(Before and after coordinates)
++++++++++

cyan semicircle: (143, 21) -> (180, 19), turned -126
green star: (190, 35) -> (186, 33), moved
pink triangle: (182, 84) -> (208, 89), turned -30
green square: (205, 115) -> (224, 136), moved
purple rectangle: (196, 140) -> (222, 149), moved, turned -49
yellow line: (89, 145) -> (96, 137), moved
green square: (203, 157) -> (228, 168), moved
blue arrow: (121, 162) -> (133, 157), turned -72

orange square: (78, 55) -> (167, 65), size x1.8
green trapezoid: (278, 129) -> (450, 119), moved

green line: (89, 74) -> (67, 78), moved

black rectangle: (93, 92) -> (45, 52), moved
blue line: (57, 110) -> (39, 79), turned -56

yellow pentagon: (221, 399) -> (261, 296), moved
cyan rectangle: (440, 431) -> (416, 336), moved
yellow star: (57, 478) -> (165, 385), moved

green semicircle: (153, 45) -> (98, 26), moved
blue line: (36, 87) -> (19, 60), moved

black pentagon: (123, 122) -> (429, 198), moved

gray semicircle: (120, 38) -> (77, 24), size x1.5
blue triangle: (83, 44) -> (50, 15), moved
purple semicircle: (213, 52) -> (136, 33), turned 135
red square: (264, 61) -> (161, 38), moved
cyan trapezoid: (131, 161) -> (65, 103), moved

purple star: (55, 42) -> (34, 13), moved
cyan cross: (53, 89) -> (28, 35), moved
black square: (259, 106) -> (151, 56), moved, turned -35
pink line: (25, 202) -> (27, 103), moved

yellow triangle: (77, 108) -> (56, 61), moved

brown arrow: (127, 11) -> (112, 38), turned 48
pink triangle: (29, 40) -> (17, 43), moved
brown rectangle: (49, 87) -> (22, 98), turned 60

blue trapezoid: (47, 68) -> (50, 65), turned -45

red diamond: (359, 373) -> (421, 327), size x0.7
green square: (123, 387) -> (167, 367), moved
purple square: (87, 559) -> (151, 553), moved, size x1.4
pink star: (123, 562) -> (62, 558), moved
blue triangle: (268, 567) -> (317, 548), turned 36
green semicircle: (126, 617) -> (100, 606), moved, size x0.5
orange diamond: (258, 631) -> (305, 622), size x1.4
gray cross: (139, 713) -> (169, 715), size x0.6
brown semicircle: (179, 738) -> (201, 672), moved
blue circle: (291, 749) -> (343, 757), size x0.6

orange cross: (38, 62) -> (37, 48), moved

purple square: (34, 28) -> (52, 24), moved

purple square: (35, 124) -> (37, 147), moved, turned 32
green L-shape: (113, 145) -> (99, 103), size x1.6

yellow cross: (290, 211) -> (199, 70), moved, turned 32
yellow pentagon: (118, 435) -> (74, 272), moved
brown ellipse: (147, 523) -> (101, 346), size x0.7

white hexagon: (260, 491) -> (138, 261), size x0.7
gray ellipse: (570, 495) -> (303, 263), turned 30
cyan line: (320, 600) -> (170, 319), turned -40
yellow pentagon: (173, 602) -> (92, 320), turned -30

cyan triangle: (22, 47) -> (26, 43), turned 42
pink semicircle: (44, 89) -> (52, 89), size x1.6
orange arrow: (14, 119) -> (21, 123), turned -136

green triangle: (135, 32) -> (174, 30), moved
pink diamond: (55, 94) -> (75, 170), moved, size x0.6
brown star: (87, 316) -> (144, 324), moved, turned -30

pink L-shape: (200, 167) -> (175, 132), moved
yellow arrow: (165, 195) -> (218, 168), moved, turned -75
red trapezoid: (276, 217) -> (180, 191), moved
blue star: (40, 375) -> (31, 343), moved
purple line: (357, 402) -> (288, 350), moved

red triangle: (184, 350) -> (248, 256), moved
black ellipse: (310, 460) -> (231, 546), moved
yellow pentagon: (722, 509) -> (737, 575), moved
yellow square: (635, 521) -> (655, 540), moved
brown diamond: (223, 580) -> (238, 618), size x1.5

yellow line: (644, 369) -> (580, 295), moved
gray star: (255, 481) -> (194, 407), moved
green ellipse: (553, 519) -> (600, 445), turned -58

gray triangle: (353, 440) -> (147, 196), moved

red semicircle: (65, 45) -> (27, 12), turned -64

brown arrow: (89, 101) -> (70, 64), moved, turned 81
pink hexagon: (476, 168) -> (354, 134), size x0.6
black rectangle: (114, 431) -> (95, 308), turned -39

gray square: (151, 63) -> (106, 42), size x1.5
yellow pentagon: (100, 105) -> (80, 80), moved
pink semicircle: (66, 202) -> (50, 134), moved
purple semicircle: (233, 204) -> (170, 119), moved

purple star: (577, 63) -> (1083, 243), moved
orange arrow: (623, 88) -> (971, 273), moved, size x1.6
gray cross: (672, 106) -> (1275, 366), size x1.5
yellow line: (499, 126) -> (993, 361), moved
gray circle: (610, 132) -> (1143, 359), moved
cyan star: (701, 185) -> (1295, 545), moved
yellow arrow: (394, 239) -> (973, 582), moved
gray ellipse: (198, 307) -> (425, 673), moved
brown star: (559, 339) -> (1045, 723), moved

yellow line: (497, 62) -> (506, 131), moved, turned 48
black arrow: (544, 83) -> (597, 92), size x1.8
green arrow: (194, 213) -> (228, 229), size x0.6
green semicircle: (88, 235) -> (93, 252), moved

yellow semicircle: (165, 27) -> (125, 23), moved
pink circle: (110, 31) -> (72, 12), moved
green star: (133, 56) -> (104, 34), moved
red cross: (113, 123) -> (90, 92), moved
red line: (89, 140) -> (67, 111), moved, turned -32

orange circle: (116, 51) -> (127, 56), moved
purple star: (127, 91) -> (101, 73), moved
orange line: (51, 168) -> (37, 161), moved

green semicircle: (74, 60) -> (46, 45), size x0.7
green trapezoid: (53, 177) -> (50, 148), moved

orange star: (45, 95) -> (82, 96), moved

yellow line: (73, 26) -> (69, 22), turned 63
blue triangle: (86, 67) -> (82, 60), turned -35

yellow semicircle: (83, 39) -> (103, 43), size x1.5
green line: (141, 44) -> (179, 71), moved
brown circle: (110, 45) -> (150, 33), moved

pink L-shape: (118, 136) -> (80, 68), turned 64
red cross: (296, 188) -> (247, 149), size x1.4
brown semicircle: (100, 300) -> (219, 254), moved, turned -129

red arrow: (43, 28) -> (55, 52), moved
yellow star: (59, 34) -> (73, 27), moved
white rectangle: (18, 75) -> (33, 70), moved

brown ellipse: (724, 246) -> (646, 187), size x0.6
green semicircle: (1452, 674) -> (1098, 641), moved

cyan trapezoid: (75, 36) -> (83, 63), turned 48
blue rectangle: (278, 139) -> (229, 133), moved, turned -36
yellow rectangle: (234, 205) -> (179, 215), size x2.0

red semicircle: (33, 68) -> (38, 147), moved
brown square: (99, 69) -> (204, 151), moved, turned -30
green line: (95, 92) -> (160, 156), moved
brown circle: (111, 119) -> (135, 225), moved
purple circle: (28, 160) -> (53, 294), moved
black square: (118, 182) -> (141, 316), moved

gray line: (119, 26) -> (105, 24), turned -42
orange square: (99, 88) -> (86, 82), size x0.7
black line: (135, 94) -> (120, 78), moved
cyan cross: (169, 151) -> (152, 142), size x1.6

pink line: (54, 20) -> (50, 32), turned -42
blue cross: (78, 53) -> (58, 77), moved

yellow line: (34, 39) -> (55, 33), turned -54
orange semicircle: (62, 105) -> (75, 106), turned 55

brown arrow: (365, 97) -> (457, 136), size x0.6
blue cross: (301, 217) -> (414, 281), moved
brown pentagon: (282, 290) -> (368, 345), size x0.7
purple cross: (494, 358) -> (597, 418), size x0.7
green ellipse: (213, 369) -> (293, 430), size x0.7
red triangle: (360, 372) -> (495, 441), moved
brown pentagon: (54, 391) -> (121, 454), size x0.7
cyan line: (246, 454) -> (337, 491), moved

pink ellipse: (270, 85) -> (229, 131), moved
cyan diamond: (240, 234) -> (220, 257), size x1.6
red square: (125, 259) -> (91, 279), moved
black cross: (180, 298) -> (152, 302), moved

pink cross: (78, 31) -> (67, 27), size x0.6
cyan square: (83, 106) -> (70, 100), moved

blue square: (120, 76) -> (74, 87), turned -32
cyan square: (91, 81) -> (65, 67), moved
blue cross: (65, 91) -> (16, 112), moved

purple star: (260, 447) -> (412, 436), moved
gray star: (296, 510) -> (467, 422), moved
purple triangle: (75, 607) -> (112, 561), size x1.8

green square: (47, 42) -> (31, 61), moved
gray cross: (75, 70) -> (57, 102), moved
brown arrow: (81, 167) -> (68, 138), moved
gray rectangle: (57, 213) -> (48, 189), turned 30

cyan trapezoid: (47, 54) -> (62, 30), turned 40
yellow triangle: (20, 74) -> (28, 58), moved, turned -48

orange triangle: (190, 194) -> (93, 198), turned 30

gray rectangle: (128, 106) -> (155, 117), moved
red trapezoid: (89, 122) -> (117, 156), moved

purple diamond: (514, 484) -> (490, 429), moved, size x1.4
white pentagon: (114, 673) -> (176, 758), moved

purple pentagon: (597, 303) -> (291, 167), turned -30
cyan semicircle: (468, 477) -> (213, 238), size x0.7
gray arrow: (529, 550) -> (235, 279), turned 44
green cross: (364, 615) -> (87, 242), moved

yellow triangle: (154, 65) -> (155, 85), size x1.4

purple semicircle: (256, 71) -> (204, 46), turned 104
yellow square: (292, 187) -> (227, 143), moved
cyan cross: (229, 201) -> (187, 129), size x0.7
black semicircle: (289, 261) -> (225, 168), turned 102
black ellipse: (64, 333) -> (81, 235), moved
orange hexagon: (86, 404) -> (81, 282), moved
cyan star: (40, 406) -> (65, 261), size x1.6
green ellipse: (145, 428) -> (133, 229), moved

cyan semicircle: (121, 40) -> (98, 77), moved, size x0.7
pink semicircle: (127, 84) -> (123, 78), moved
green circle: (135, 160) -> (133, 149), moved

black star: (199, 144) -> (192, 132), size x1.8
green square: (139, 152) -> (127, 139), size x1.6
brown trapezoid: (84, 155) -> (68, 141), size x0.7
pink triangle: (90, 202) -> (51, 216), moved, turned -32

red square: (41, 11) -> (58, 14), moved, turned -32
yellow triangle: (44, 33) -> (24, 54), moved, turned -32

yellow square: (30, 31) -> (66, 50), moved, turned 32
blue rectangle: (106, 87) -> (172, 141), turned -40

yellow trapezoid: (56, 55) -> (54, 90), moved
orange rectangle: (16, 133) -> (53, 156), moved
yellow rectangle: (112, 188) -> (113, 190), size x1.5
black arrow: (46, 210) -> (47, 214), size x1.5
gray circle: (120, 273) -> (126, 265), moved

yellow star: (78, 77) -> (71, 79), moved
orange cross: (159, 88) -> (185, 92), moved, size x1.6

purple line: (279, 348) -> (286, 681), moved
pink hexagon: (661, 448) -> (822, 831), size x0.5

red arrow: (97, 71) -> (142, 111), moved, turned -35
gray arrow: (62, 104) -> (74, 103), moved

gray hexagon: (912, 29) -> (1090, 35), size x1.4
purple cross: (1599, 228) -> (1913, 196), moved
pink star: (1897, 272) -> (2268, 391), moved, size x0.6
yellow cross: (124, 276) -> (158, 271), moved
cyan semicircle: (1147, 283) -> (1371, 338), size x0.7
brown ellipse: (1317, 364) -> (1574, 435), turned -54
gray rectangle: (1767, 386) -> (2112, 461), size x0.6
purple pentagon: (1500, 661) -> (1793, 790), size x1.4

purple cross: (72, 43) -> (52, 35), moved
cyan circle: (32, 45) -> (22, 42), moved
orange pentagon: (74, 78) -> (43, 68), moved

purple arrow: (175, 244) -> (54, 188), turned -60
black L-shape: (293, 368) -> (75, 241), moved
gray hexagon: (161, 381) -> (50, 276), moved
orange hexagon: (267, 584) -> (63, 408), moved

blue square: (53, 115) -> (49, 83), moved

++++++++++

[EXERCISE PROMPT] Take the records above and return, word for word, only the lines that fall from the line with "pink triangle: (29, 40) -> (17, 43), moved" to the line with "brown arrow: (89, 101)", both of them included.

[COMPLETED EXERCISE]
pink triangle: (29, 40) -> (17, 43), moved
brown rectangle: (49, 87) -> (22, 98), turned 60

blue trapezoid: (47, 68) -> (50, 65), turned -45

red diamond: (359, 373) -> (421, 327), size x0.7
green square: (123, 387) -> (167, 367), moved
purple square: (87, 559) -> (151, 553), moved, size x1.4
pink star: (123, 562) -> (62, 558), moved
blue triangle: (268, 567) -> (317, 548), turned 36
green semicircle: (126, 617) -> (100, 606), moved, size x0.5
orange diamond: (258, 631) -> (305, 622), size x1.4
gray cross: (139, 713) -> (169, 715), size x0.6
brown semicircle: (179, 738) -> (201, 672), moved
blue circle: (291, 749) -> (343, 757), size x0.6

orange cross: (38, 62) -> (37, 48), moved

purple square: (34, 28) -> (52, 24), moved

purple square: (35, 124) -> (37, 147), moved, turned 32
green L-shape: (113, 145) -> (99, 103), size x1.6

yellow cross: (290, 211) -> (199, 70), moved, turned 32
yellow pentagon: (118, 435) -> (74, 272), moved
brown ellipse: (147, 523) -> (101, 346), size x0.7

white hexagon: (260, 491) -> (138, 261), size x0.7
gray ellipse: (570, 495) -> (303, 263), turned 30
cyan line: (320, 600) -> (170, 319), turned -40
yellow pentagon: (173, 602) -> (92, 320), turned -30

cyan triangle: (22, 47) -> (26, 43), turned 42
pink semicircle: (44, 89) -> (52, 89), size x1.6
orange arrow: (14, 119) -> (21, 123), turned -136

green triangle: (135, 32) -> (174, 30), moved
pink diamond: (55, 94) -> (75, 170), moved, size x0.6
brown star: (87, 316) -> (144, 324), moved, turned -30

pink L-shape: (200, 167) -> (175, 132), moved
yellow arrow: (165, 195) -> (218, 168), moved, turned -75
red trapezoid: (276, 217) -> (180, 191), moved
blue star: (40, 375) -> (31, 343), moved
purple line: (357, 402) -> (288, 350), moved

red triangle: (184, 350) -> (248, 256), moved
black ellipse: (310, 460) -> (231, 546), moved
yellow pentagon: (722, 509) -> (737, 575), moved
yellow square: (635, 521) -> (655, 540), moved
brown diamond: (223, 580) -> (238, 618), size x1.5

yellow line: (644, 369) -> (580, 295), moved
gray star: (255, 481) -> (194, 407), moved
green ellipse: (553, 519) -> (600, 445), turned -58

gray triangle: (353, 440) -> (147, 196), moved

red semicircle: (65, 45) -> (27, 12), turned -64

brown arrow: (89, 101) -> (70, 64), moved, turned 81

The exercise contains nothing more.